The required lines are those that contain "point"; pull them out of the data and copy them.
START RECORDS SUPPLIED
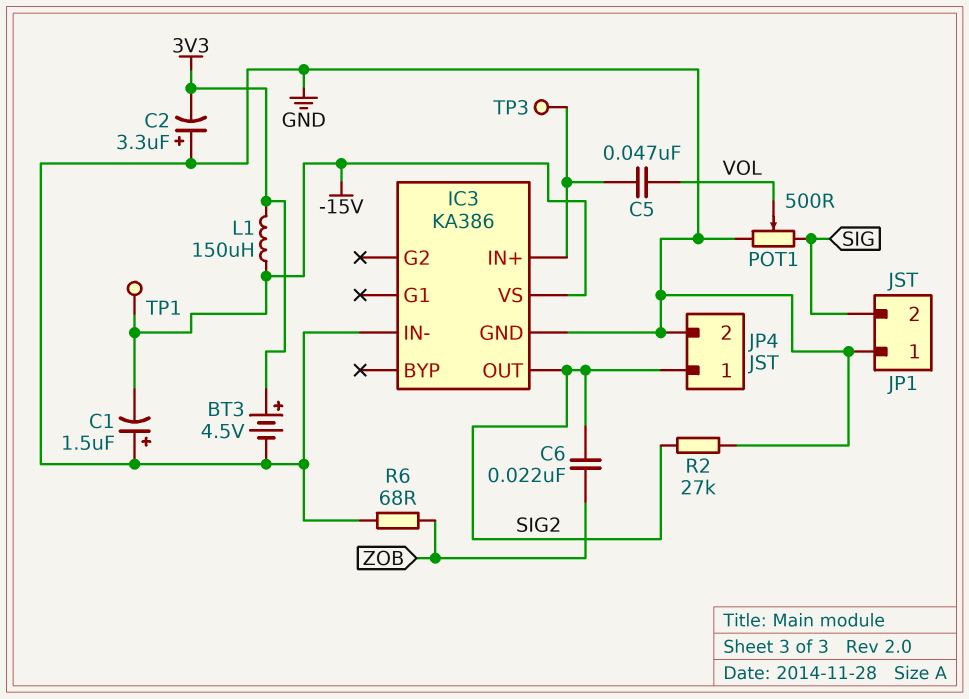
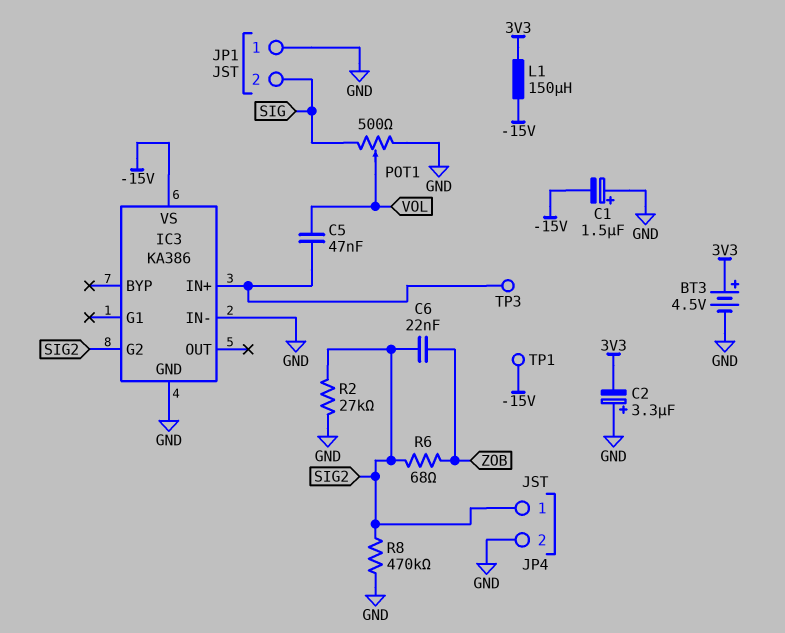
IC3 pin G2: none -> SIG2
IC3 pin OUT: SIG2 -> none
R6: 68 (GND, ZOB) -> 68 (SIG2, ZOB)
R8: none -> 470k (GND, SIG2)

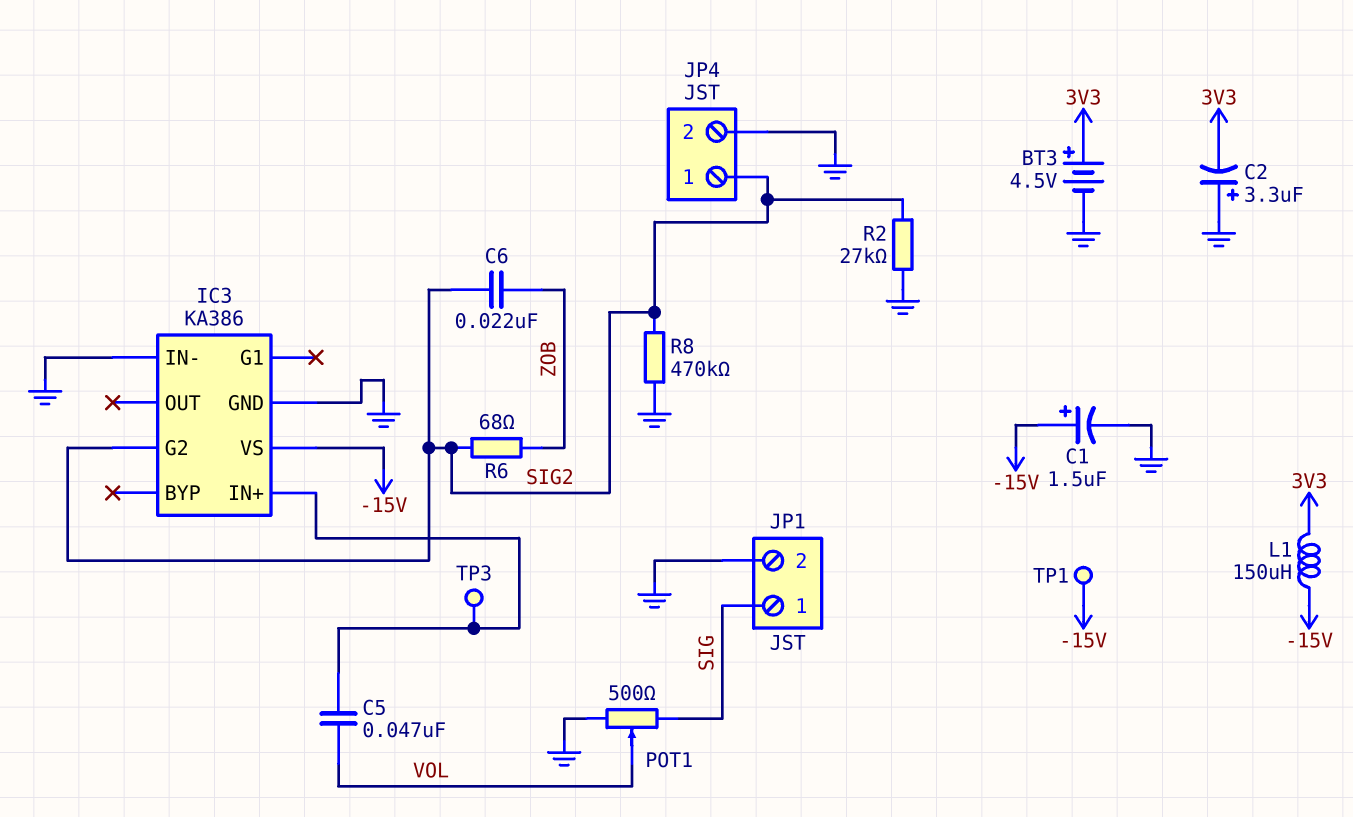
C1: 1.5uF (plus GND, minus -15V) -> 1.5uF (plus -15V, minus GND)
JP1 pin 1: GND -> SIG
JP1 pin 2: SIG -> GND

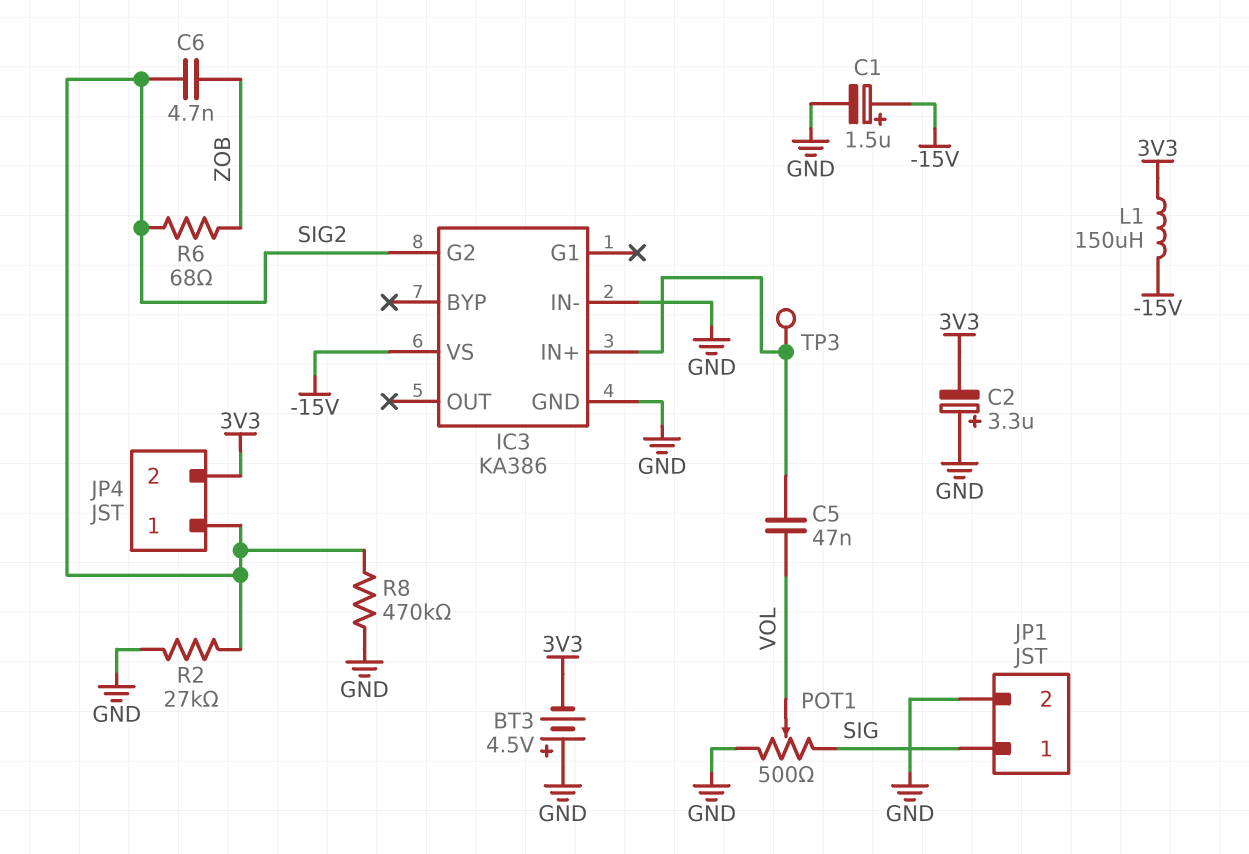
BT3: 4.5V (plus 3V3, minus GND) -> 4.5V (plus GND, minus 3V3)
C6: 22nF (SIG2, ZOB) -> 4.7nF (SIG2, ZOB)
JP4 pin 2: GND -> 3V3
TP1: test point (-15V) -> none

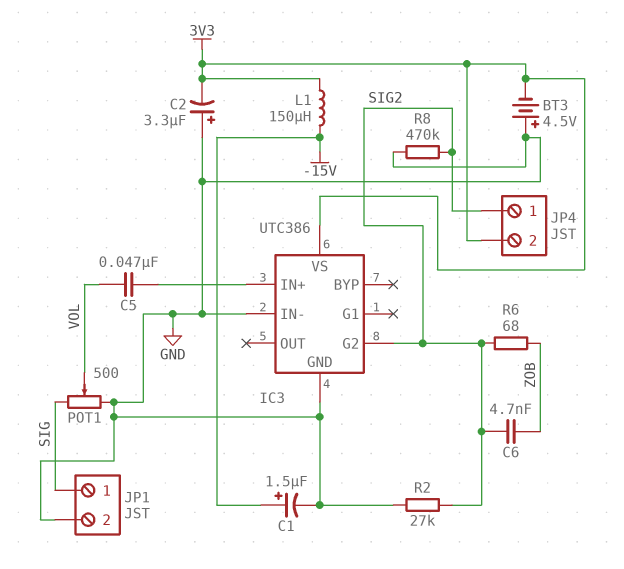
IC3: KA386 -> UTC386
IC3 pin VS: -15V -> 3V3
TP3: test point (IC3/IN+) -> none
END RECORDS SUPPLIED
• SOLUTION FOR THIS TASK
TP1: test point (-15V) -> none
TP3: test point (IC3/IN+) -> none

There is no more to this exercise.